> **Record set**:

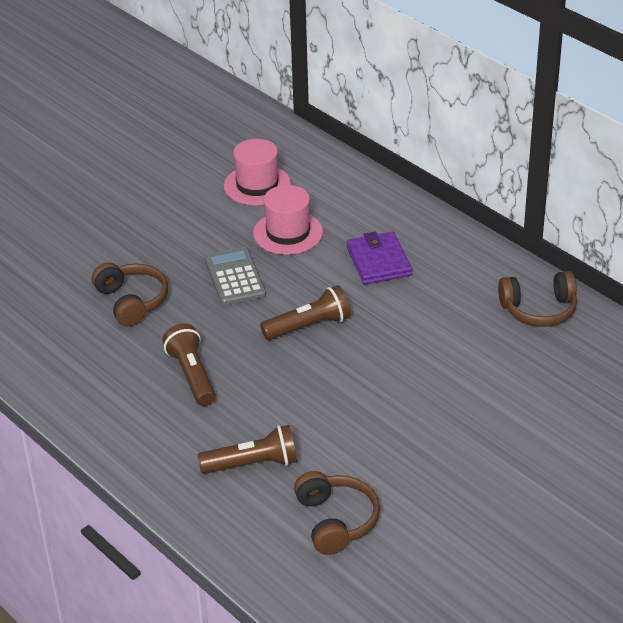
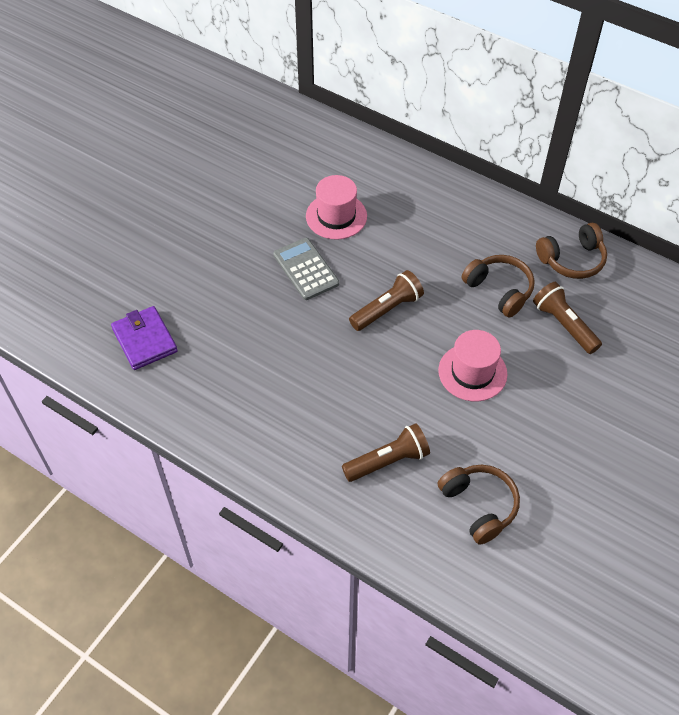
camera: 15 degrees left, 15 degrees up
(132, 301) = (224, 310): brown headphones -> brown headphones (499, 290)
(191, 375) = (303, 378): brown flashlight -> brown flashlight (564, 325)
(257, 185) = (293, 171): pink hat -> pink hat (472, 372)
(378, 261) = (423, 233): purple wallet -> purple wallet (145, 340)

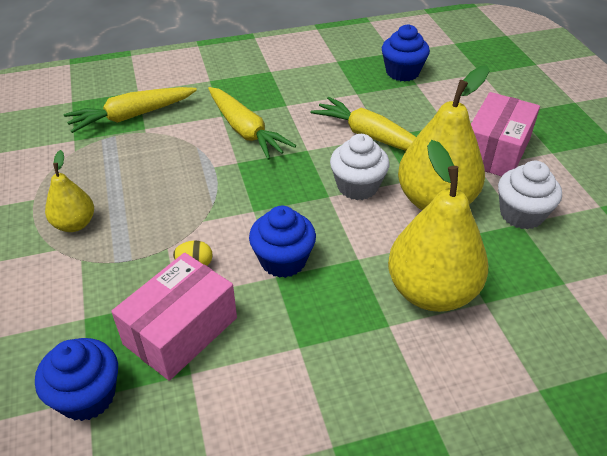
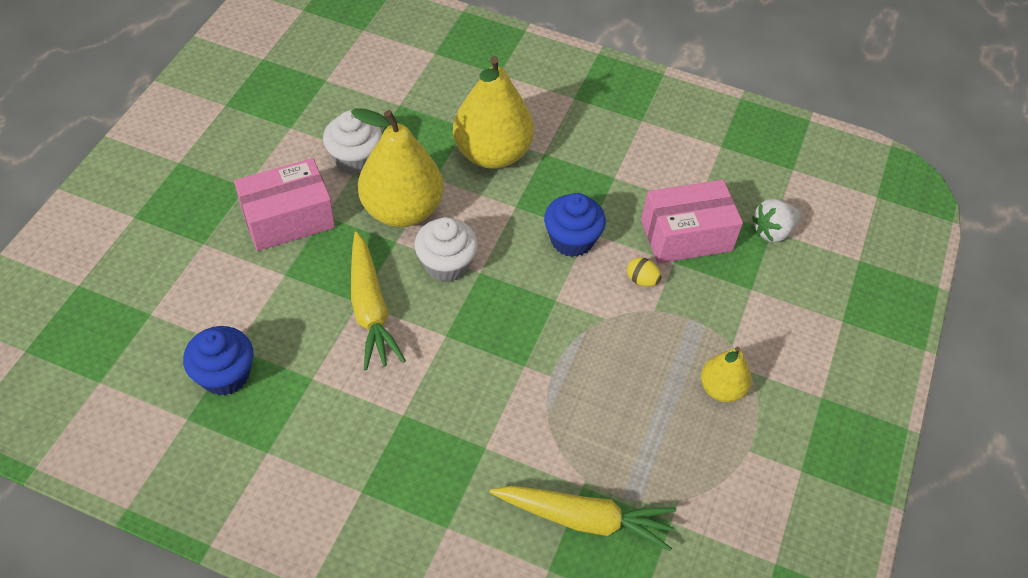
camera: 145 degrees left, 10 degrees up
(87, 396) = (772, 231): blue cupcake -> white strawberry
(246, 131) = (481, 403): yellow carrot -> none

> **Task item**: Return exactly what appears from the opening line of the material through the line with "(378, 261) = (423, 233): purple", apart from the pictures.

> **The answer**:
camera: 15 degrees left, 15 degrees up
(132, 301) = (224, 310): brown headphones -> brown headphones (499, 290)
(191, 375) = (303, 378): brown flashlight -> brown flashlight (564, 325)
(257, 185) = (293, 171): pink hat -> pink hat (472, 372)
(378, 261) = (423, 233): purple wallet -> purple wallet (145, 340)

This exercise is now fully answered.